** Opening EXTRACTED MATERIAL block **

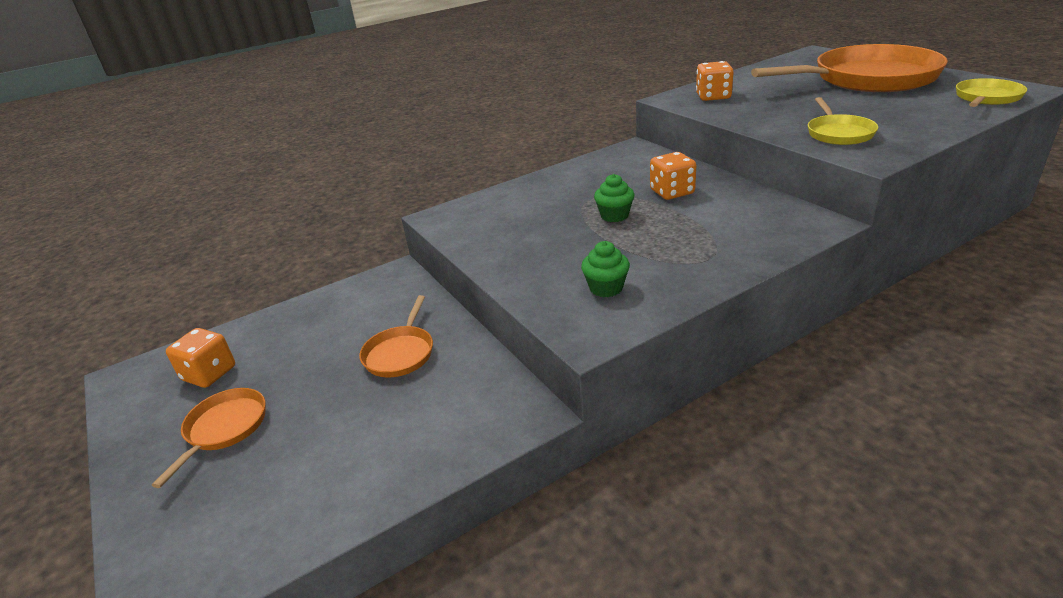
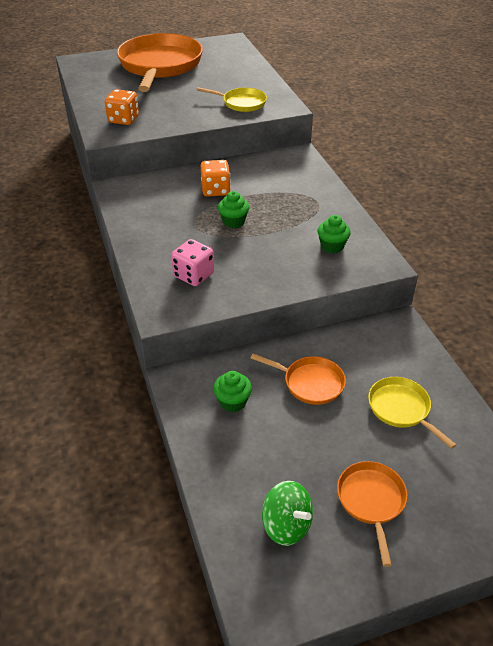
camera: 80 degrees left, 10 degrees up
(209, 374) = (286, 525): orange dice -> green spinning top
(224, 428) = (371, 501): orange pan -> orange pan turned 60 degrees clockwise
(368, 309) = (233, 402): none -> green cupcake
(502, 217) = (193, 275): none -> pink dice
(986, 98) = (233, 52): yellow pan -> yellow pan (401, 409)

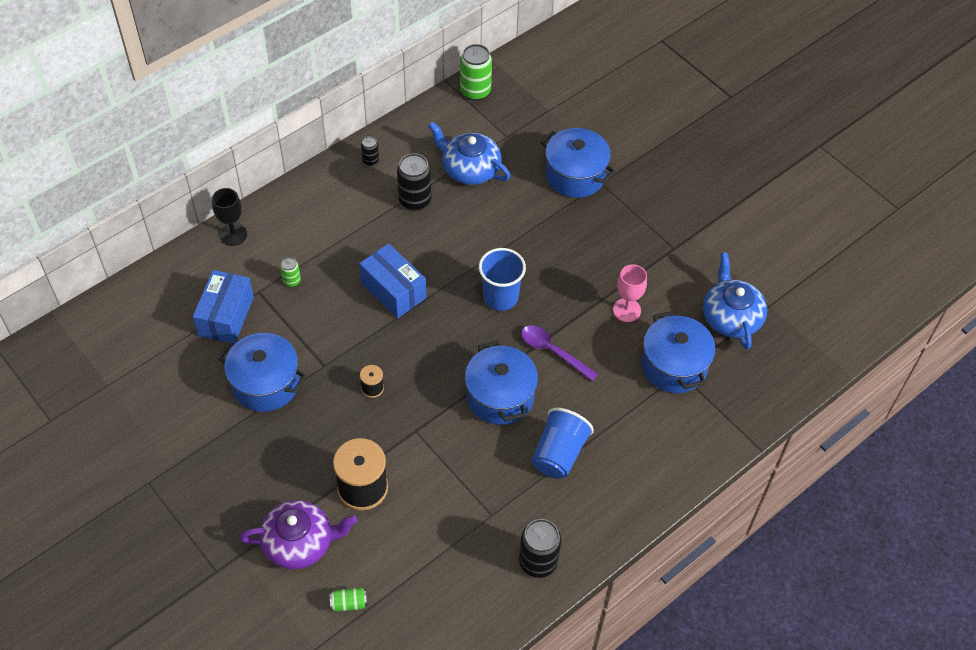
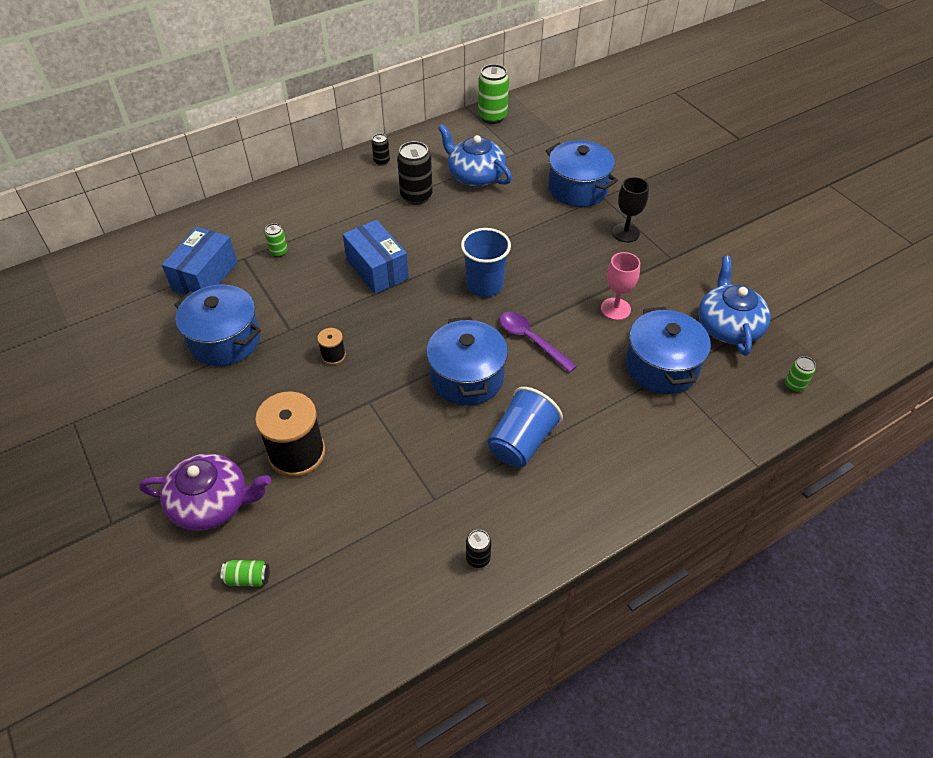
camera: 10 degrees right, 5 degrees down
(233, 234) = (235, 209): black goblet -> black goblet (625, 233)
(538, 562) = (478, 558): black can -> black can, size x0.53
(791, 371) = (794, 386): none -> green can

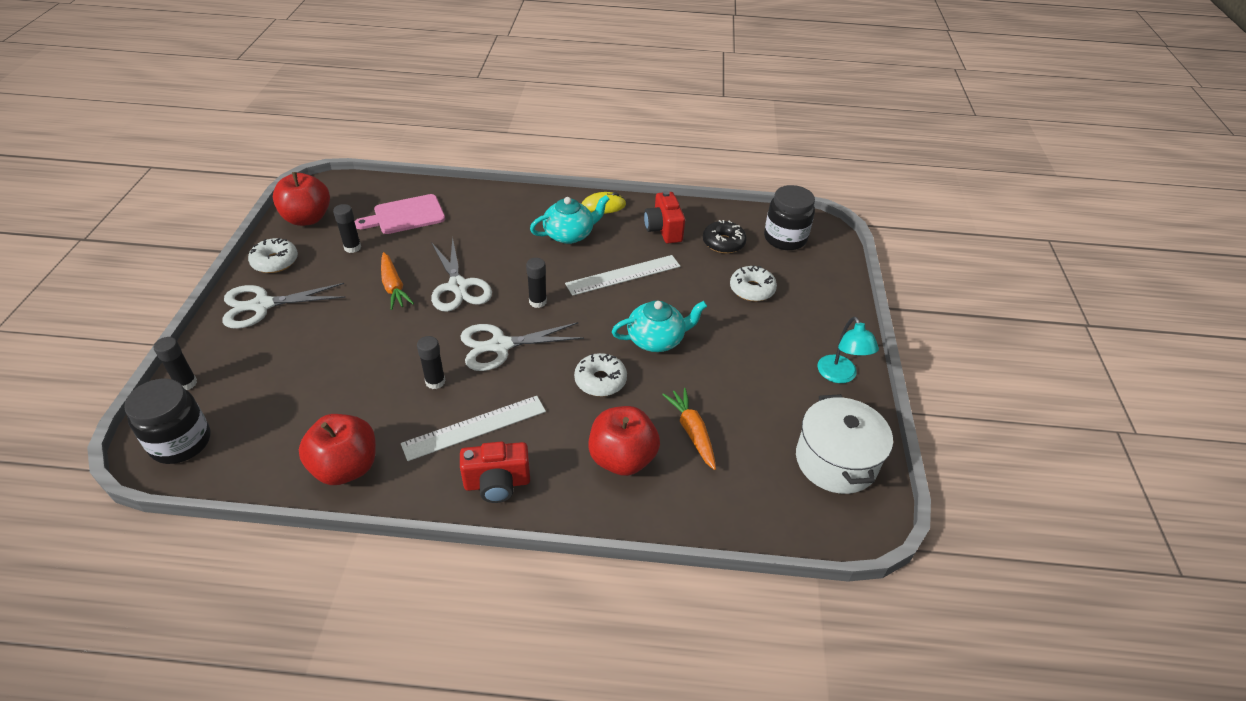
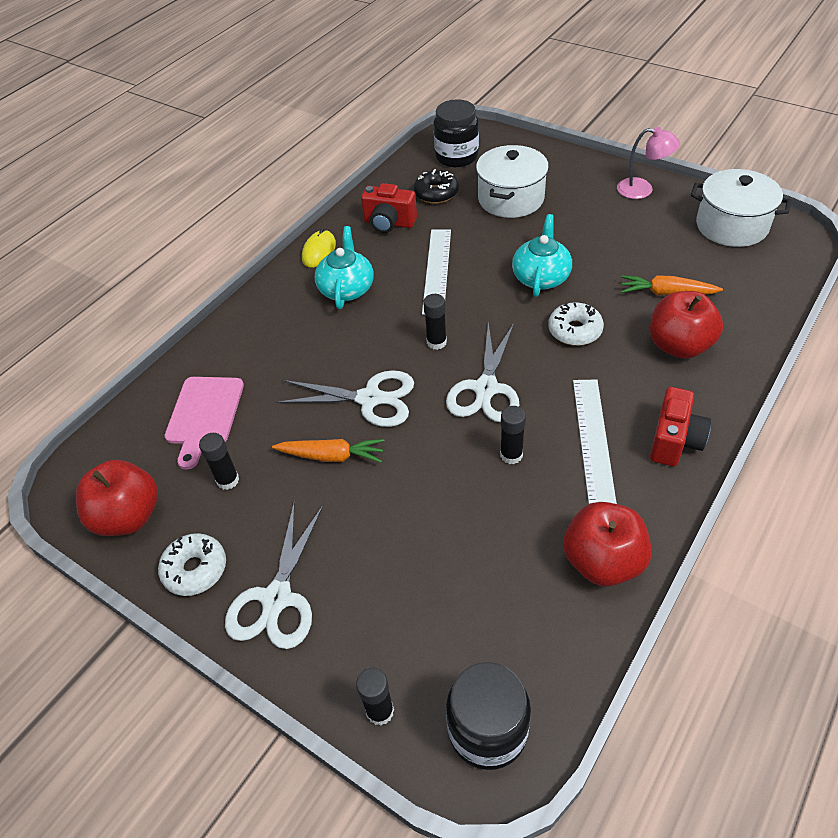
camera: 55 degrees left, 5 degrees up
(752, 289) = (511, 199): white donut -> white pot
(840, 376) = (642, 190): turquoise lamp -> pink lamp

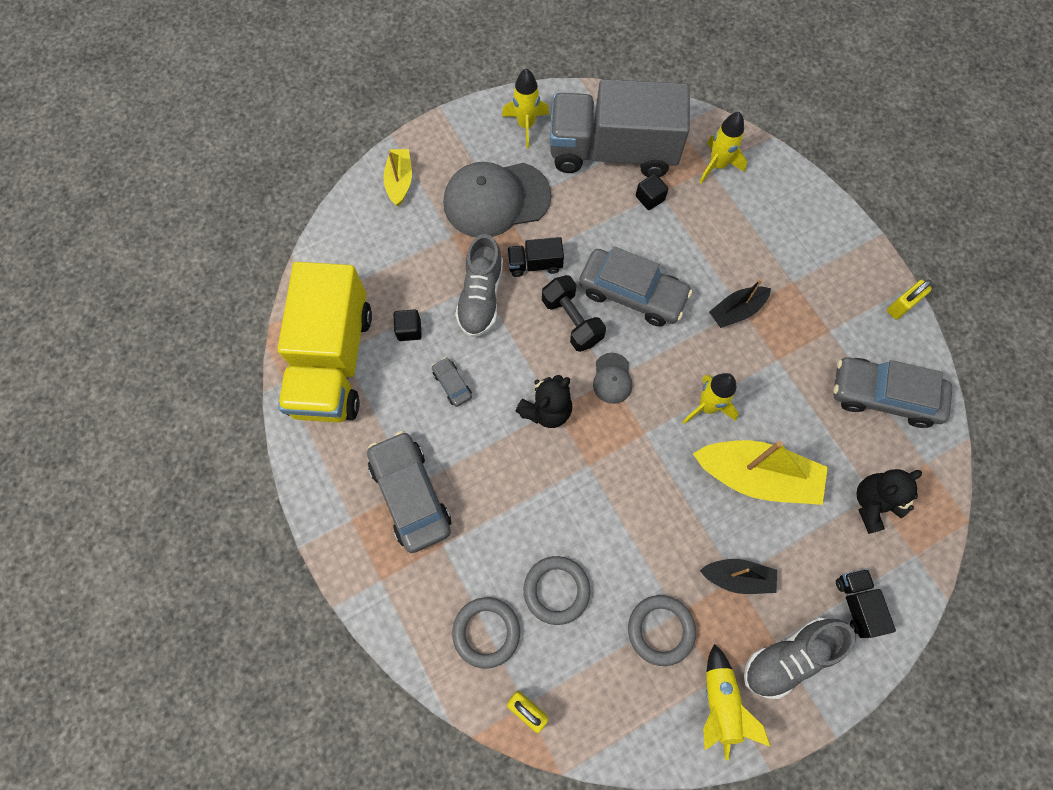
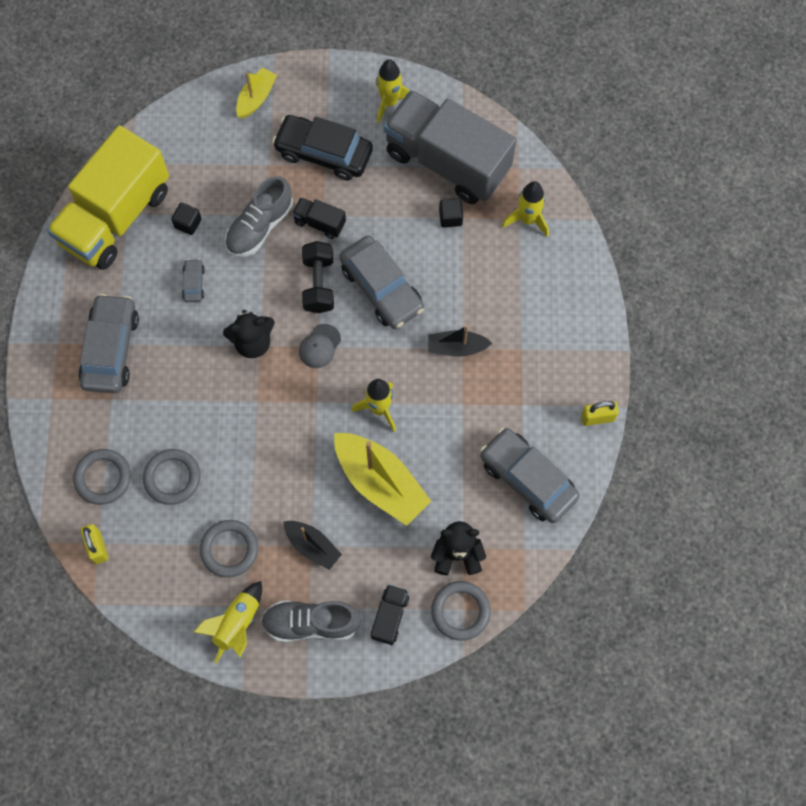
camera: 30 degrees right, 0 degrees up
(496, 199) = (323, 153): grey cap -> black car
(915, 558) = (460, 611): none -> grey ring

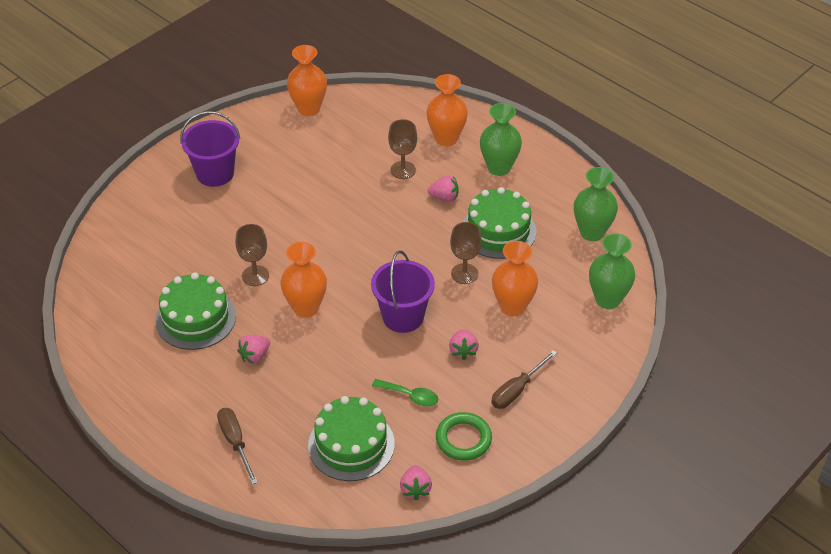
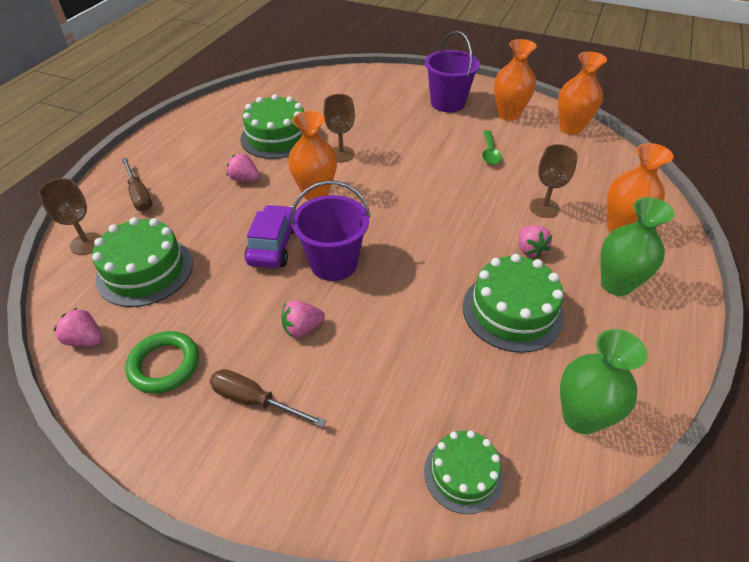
camera: 70 degrees right, 0 degrees up
(235, 442) = (139, 195): brown screwdriver -> brown screwdriver turned 105 degrees clockwise
(362, 351) = (273, 245): none -> purple car
(410, 396) = (221, 299): green spoon -> green spoon (490, 153)
(415, 489) = (85, 339): pink strawberry -> pink strawberry turned 45 degrees clockwise
(464, 274) = (423, 298): brown goblet -> brown goblet (87, 243)
(512, 307) = (394, 359): orange vase -> orange vase (508, 114)
(608, 299) = (463, 473): green vase -> green cake

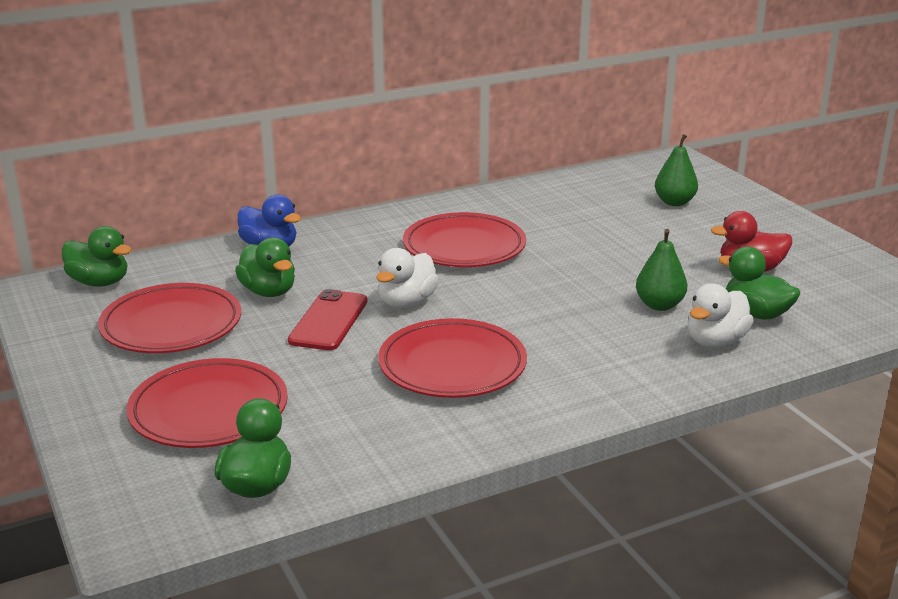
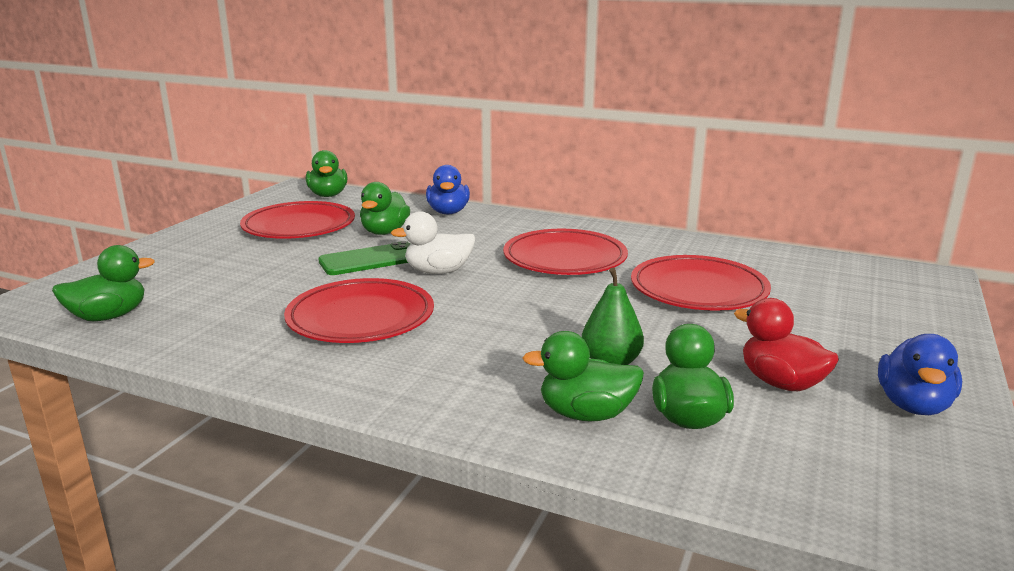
camera: 50 degrees right, 5 degrees down
(209, 410) = (198, 271): red plate -> red plate (698, 290)
(329, 321) = (370, 260): red phone -> green phone
(674, 202) = (837, 302): green pear -> none
(715, 341) = (586, 414): white duck -> green duck
(816, 250) = (913, 405): none -> blue duck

** Closing EXTRACTED MATERIAL block **

- **WHAT THE EXERCISE ASKS**: Exactly as written, return each line above and leave the pictures behind.

- **OUTPUT BELOW**:
camera: 80 degrees left, 10 degrees up
(209, 374) = (286, 525): orange dice -> green spinning top
(224, 428) = (371, 501): orange pan -> orange pan turned 60 degrees clockwise
(368, 309) = (233, 402): none -> green cupcake
(502, 217) = (193, 275): none -> pink dice
(986, 98) = (233, 52): yellow pan -> yellow pan (401, 409)

camera: 10 degrees right, 5 degrees down
(233, 234) = (235, 209): black goblet -> black goblet (625, 233)
(538, 562) = (478, 558): black can -> black can, size x0.53
(791, 371) = (794, 386): none -> green can

camera: 55 degrees left, 5 degrees up
(752, 289) = (511, 199): white donut -> white pot
(840, 376) = (642, 190): turquoise lamp -> pink lamp

camera: 30 degrees right, 0 degrees up
(496, 199) = (323, 153): grey cap -> black car
(915, 558) = (460, 611): none -> grey ring

camera: 70 degrees right, 0 degrees up
(235, 442) = (139, 195): brown screwdriver -> brown screwdriver turned 105 degrees clockwise
(362, 351) = (273, 245): none -> purple car
(410, 396) = (221, 299): green spoon -> green spoon (490, 153)
(415, 489) = (85, 339): pink strawberry -> pink strawberry turned 45 degrees clockwise
(464, 274) = (423, 298): brown goblet -> brown goblet (87, 243)
(512, 307) = (394, 359): orange vase -> orange vase (508, 114)
(608, 299) = (463, 473): green vase -> green cake

camera: 50 degrees right, 5 degrees down
(209, 410) = (198, 271): red plate -> red plate (698, 290)
(329, 321) = (370, 260): red phone -> green phone
(674, 202) = (837, 302): green pear -> none
(715, 341) = (586, 414): white duck -> green duck
(816, 250) = (913, 405): none -> blue duck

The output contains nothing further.